Restate all the data word for word and omit the pictures.

■ RAW DATA:
╔══
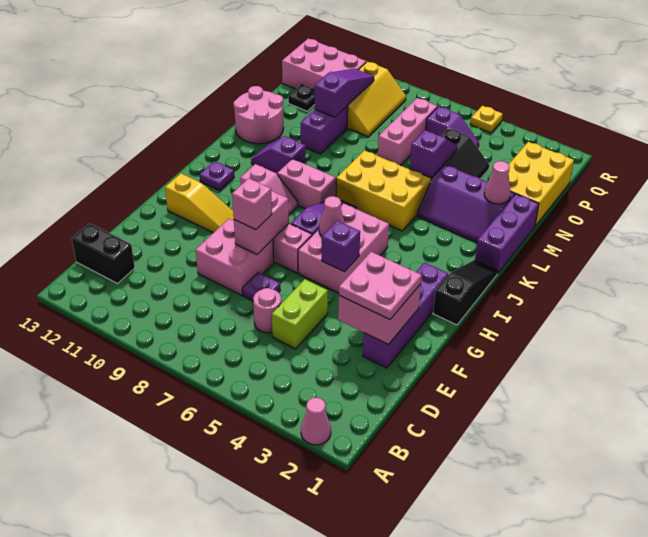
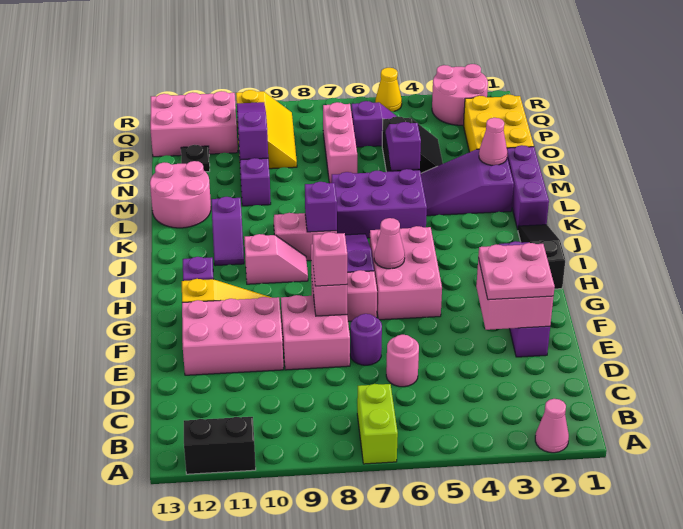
black brick C12:C13 level 1 -> black brick A11:A12 level 1
lime brick D5:E5 level 1 -> lime brick A7:B7 level 1
purple plate E7 level 1 -> purple round brick E7 level 1
none -> pink brick E10:F12 level 1
purple brick G5 level 2 -> purple brick J8 level 2
yellow brick K5:L7 level 1 -> purple brick K5:L7 level 1
purple slope K10:K11 level 1 top 10 -> purple slope J11:K11 level 1 top K
purple slope L2:M4 level 1 top M -> purple slope L2:M4 level 1 top 2
none -> pink round brick Q2:R3 level 1
yellow plate R5 level 1 -> yellow cone R5 level 1

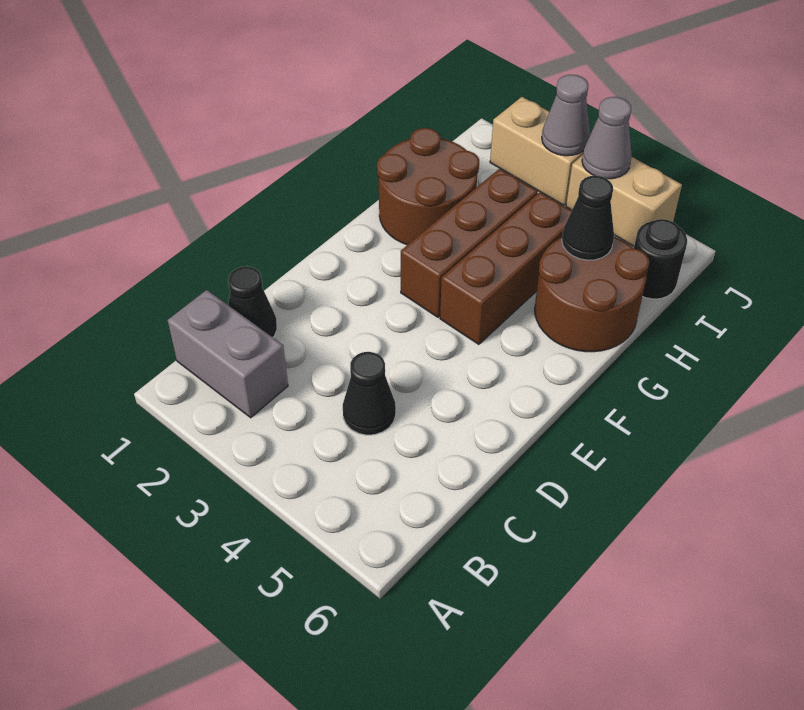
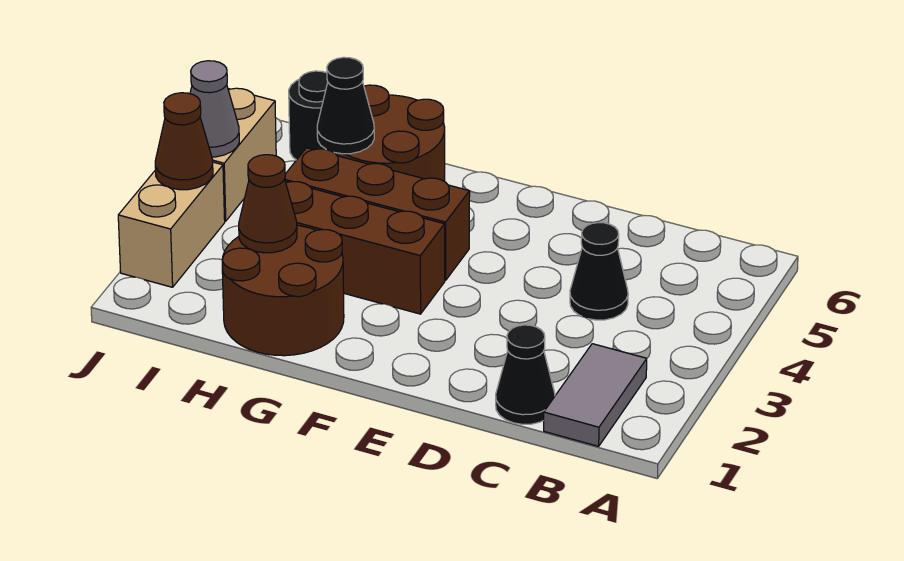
grey brick B1:B2 level 1 -> grey tile B1:B2 level 1
none -> brown cone H2 level 2
grey cone J3 level 2 -> brown cone J3 level 2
╚══
■ SOLUTION:
black brick C12:C13 level 1 -> black brick A11:A12 level 1
lime brick D5:E5 level 1 -> lime brick A7:B7 level 1
purple plate E7 level 1 -> purple round brick E7 level 1
none -> pink brick E10:F12 level 1
purple brick G5 level 2 -> purple brick J8 level 2
yellow brick K5:L7 level 1 -> purple brick K5:L7 level 1
purple slope K10:K11 level 1 top 10 -> purple slope J11:K11 level 1 top K
purple slope L2:M4 level 1 top M -> purple slope L2:M4 level 1 top 2
none -> pink round brick Q2:R3 level 1
yellow plate R5 level 1 -> yellow cone R5 level 1

grey brick B1:B2 level 1 -> grey tile B1:B2 level 1
none -> brown cone H2 level 2
grey cone J3 level 2 -> brown cone J3 level 2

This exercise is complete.